Through to the final line, write out the records below exactly, omitting any images they contain.

:: SUPPLIED DATA ::

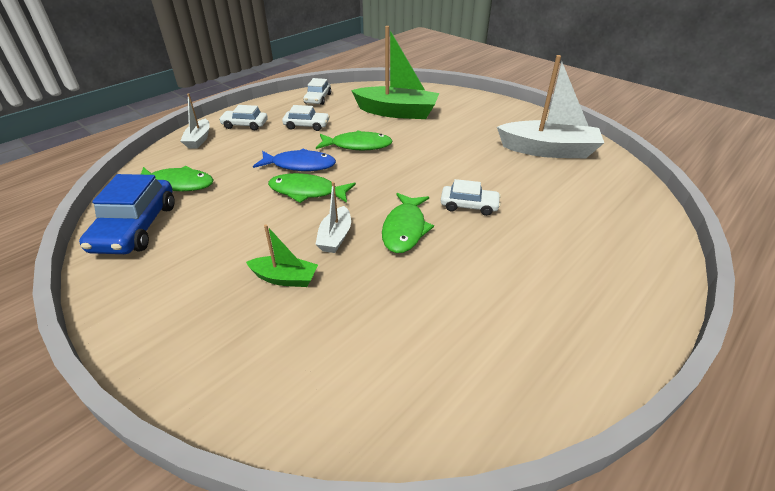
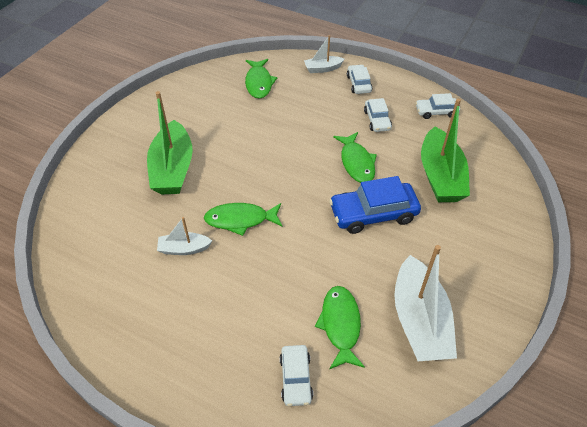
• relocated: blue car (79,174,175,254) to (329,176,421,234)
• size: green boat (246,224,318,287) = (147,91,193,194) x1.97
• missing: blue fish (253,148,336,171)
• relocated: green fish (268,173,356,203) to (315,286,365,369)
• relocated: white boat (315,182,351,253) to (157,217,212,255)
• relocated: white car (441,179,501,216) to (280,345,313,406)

:::

* [REPLY]
• relocated: blue car (79,174,175,254) to (329,176,421,234)
• size: green boat (246,224,318,287) = (147,91,193,194) x1.97
• missing: blue fish (253,148,336,171)
• relocated: green fish (268,173,356,203) to (315,286,365,369)
• relocated: white boat (315,182,351,253) to (157,217,212,255)
• relocated: white car (441,179,501,216) to (280,345,313,406)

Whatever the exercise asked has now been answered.